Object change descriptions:
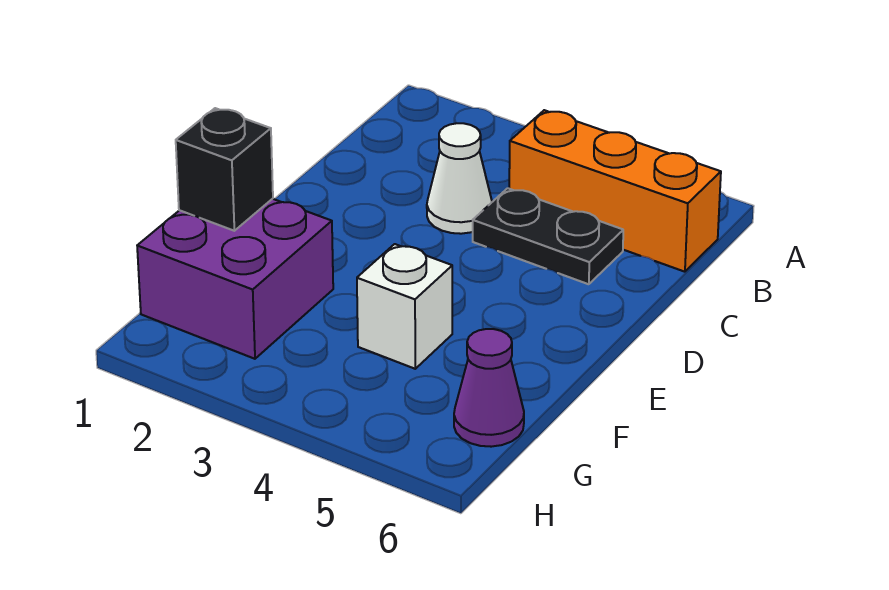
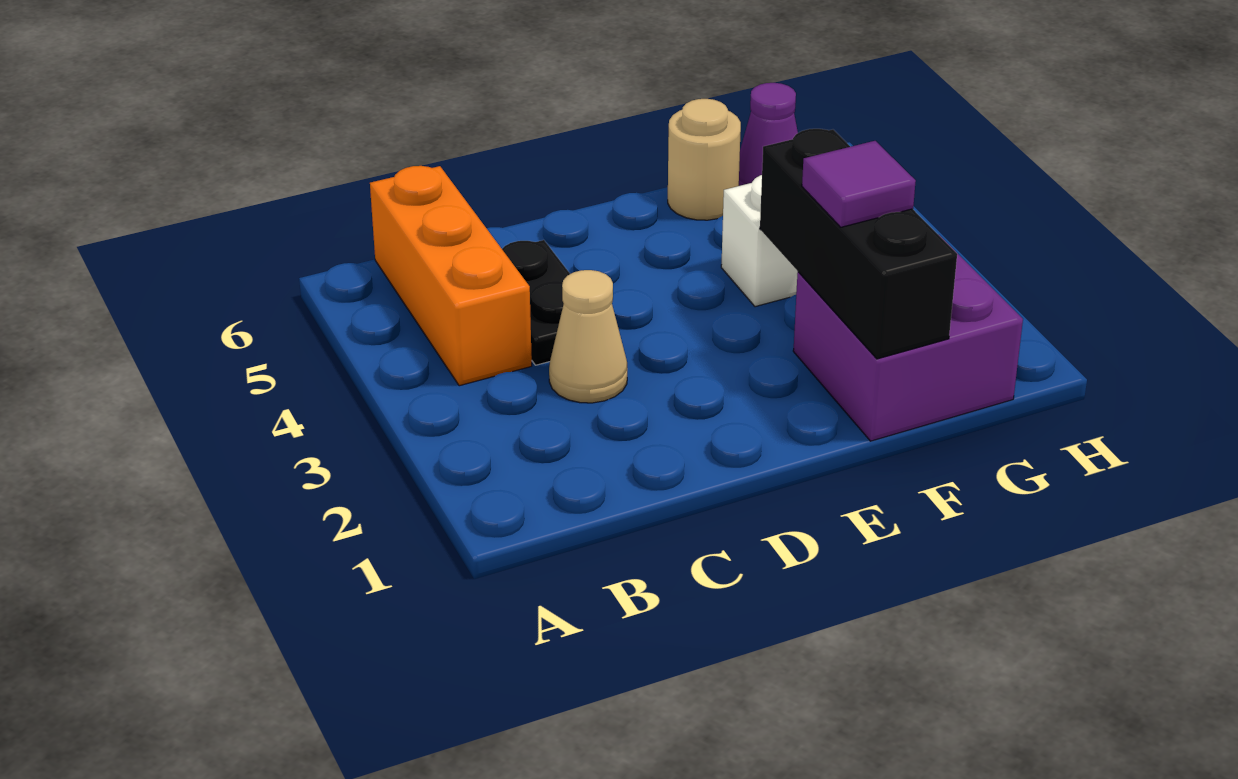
white cone C3 level 1 -> tan cone C3 level 1
black brick F1 level 2 -> black brick F1:F3 level 2
none -> purple tile F2 level 3
none -> tan round brick F6 level 1

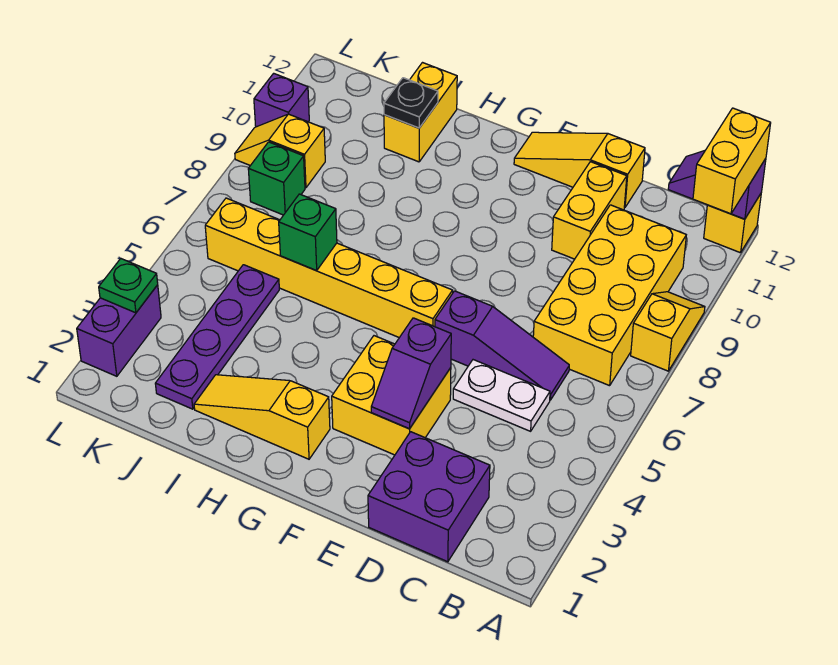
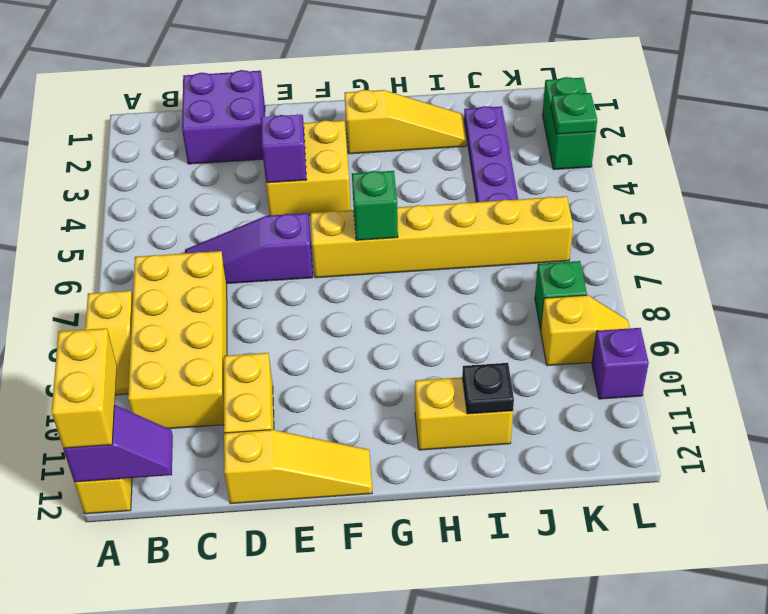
white plate C5:D5 level 1 -> none
green brick I6 level 2 -> green brick G6 level 2
yellow brick I11:I12 level 1 -> yellow brick H11:I11 level 1
purple brick L2:L3 level 1 -> green brick L2:L3 level 1

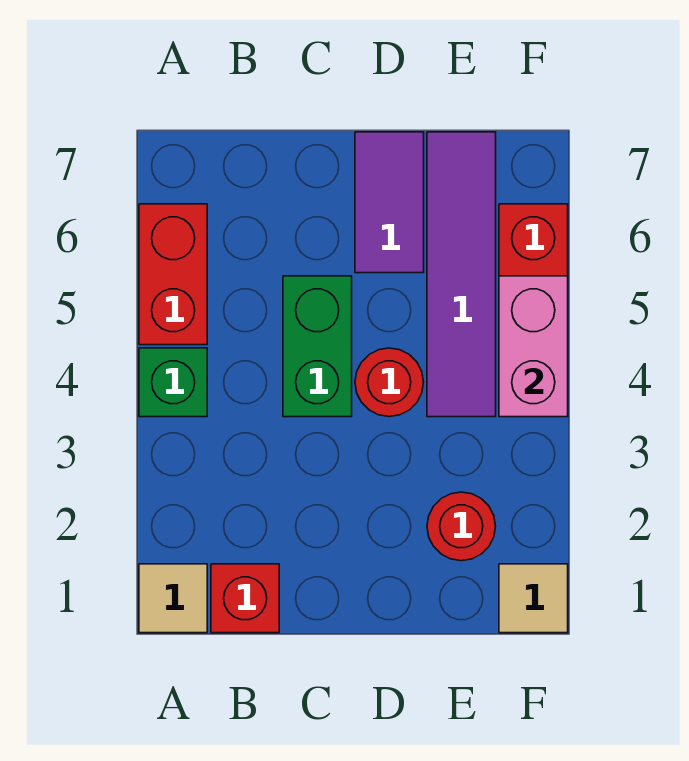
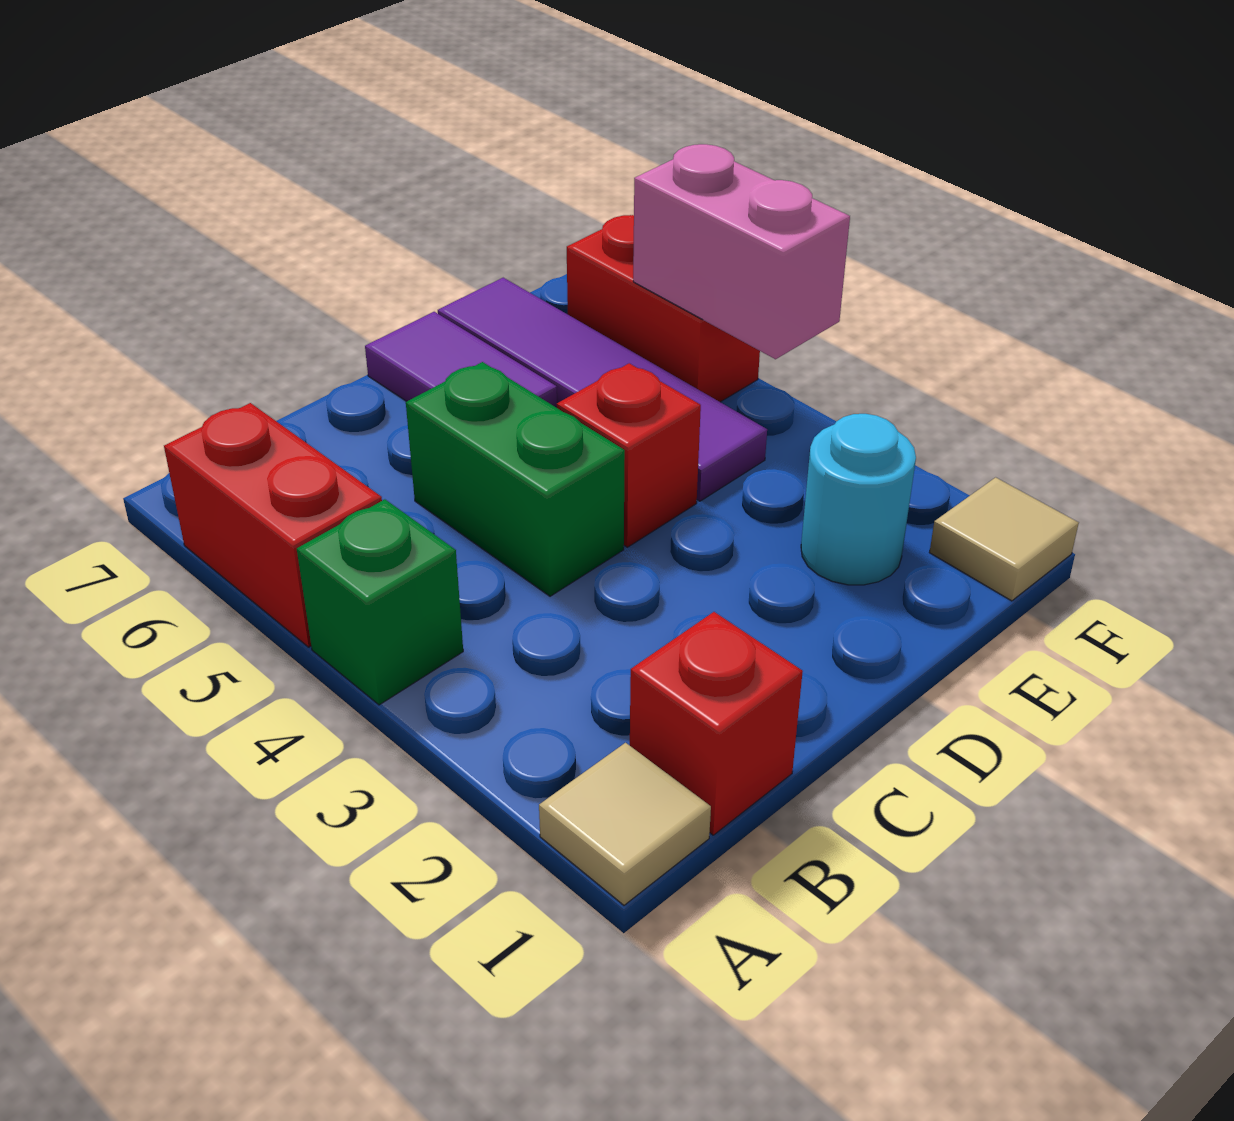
red round brick D4 level 1 -> red brick D4 level 1
red round brick E2 level 1 -> cyan round brick E2 level 1

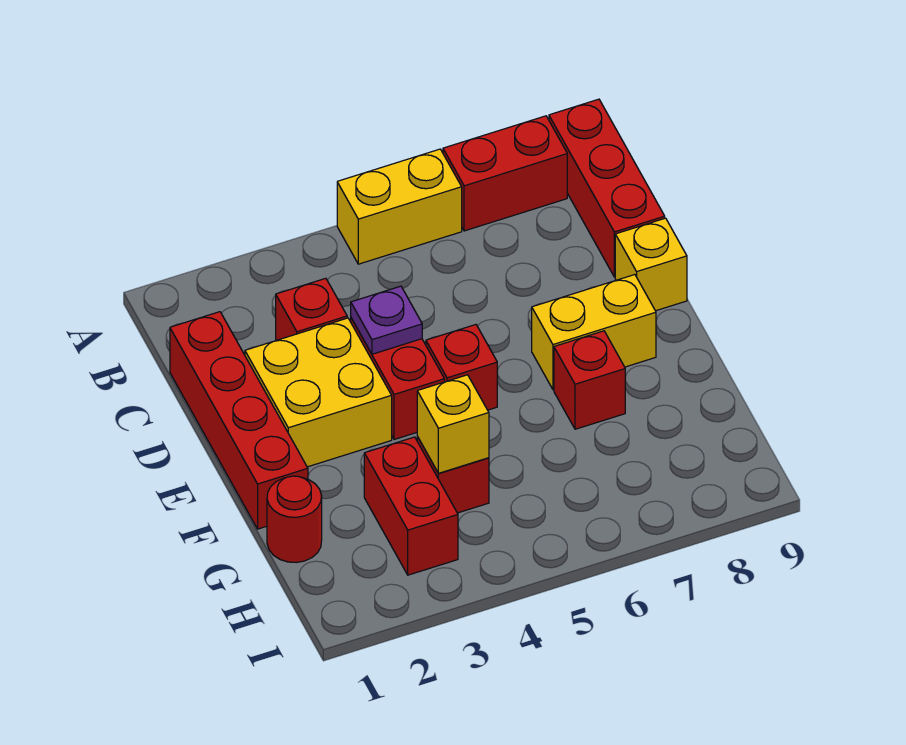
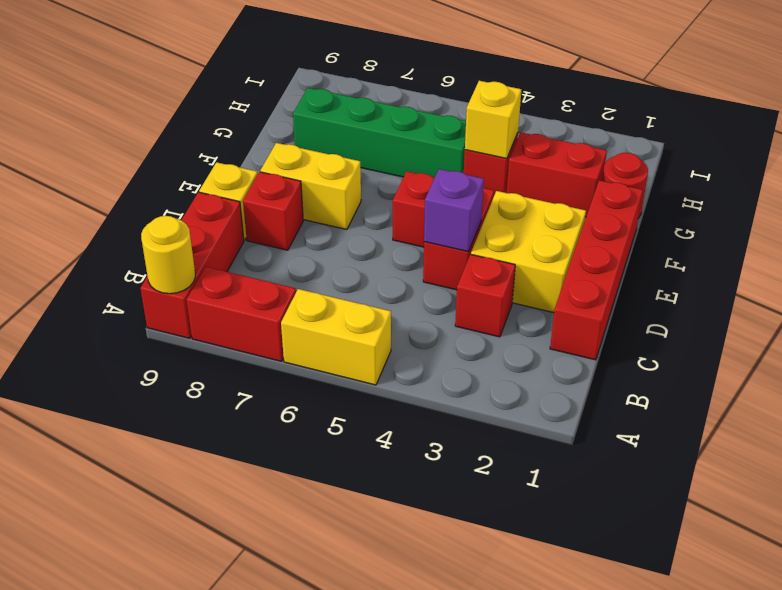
none -> yellow round brick A9 level 2
purple plate D4 level 2 -> purple brick D4 level 2
red brick F7 level 1 -> red brick D8 level 1
red brick G3:H3 level 1 -> red brick G2:G3 level 1
none -> green brick G5:G8 level 1

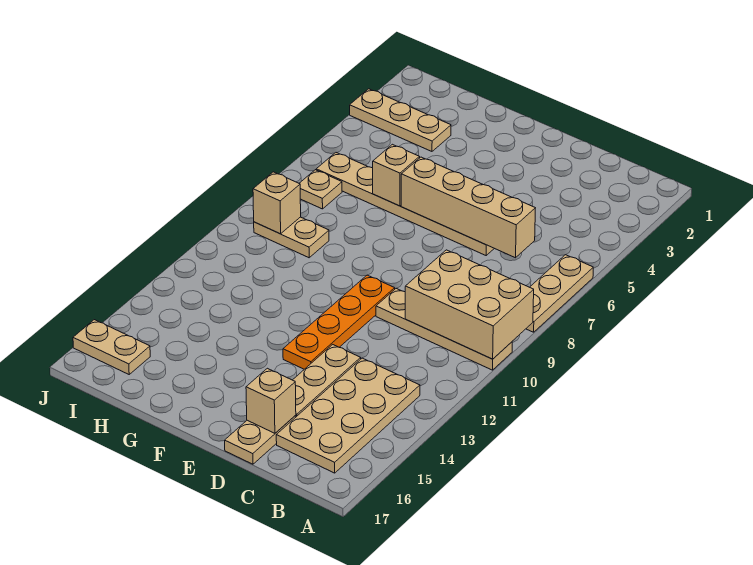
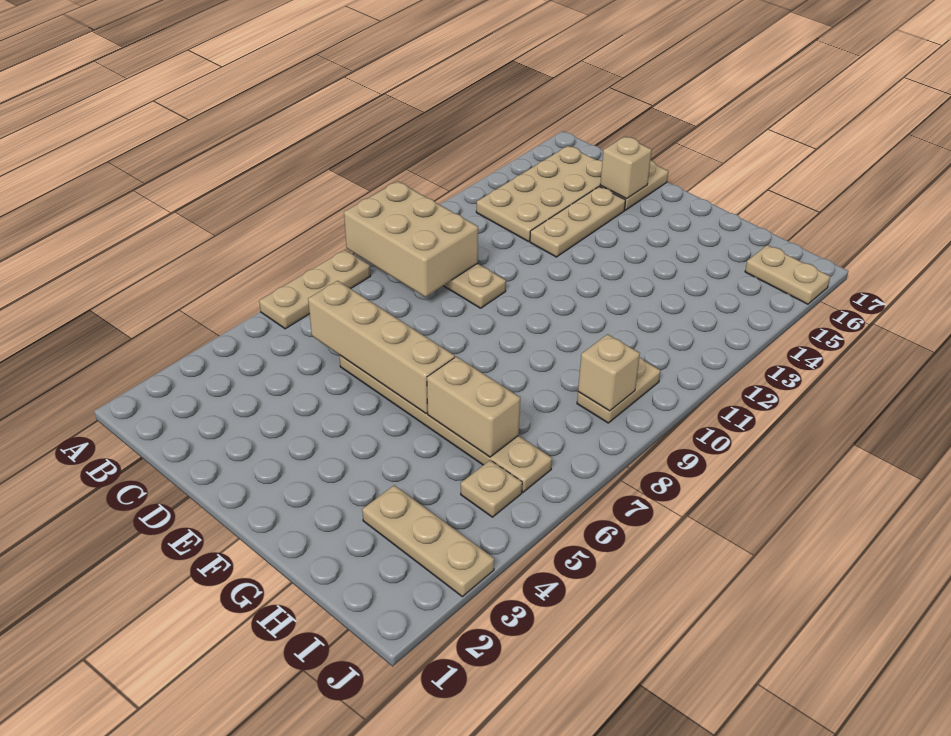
orange plate E10:E13 level 1 -> none
tan brick G6 level 2 -> tan brick G6:H6 level 2
tan plate H9:I9 level 1 -> tan plate I9:I10 level 1
tan plate I7 level 1 -> tan plate I5 level 1

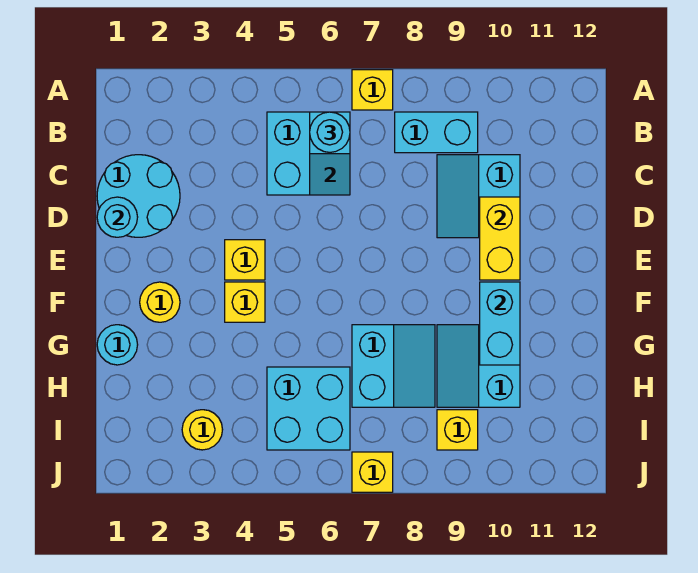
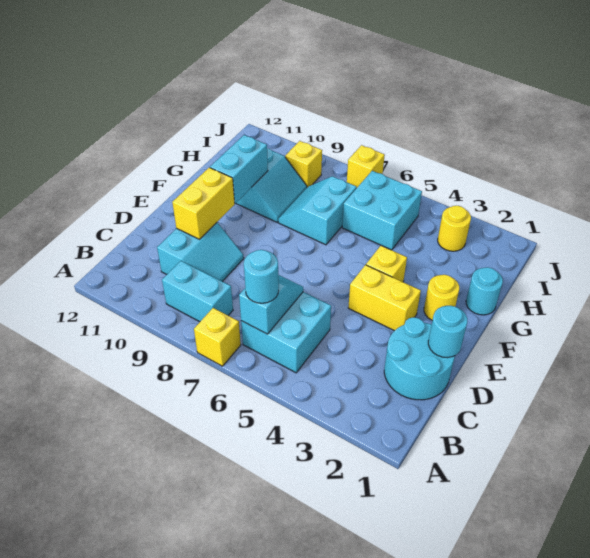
yellow brick E4 level 1 -> yellow brick E3:E4 level 1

▸ **Task details**
Every line of the data above is to be repeated exactly; the images are to be left out.

▸ **Result for this task**
white cone C3 level 1 -> tan cone C3 level 1
black brick F1 level 2 -> black brick F1:F3 level 2
none -> purple tile F2 level 3
none -> tan round brick F6 level 1

white plate C5:D5 level 1 -> none
green brick I6 level 2 -> green brick G6 level 2
yellow brick I11:I12 level 1 -> yellow brick H11:I11 level 1
purple brick L2:L3 level 1 -> green brick L2:L3 level 1

red round brick D4 level 1 -> red brick D4 level 1
red round brick E2 level 1 -> cyan round brick E2 level 1

none -> yellow round brick A9 level 2
purple plate D4 level 2 -> purple brick D4 level 2
red brick F7 level 1 -> red brick D8 level 1
red brick G3:H3 level 1 -> red brick G2:G3 level 1
none -> green brick G5:G8 level 1

orange plate E10:E13 level 1 -> none
tan brick G6 level 2 -> tan brick G6:H6 level 2
tan plate H9:I9 level 1 -> tan plate I9:I10 level 1
tan plate I7 level 1 -> tan plate I5 level 1

yellow brick E4 level 1 -> yellow brick E3:E4 level 1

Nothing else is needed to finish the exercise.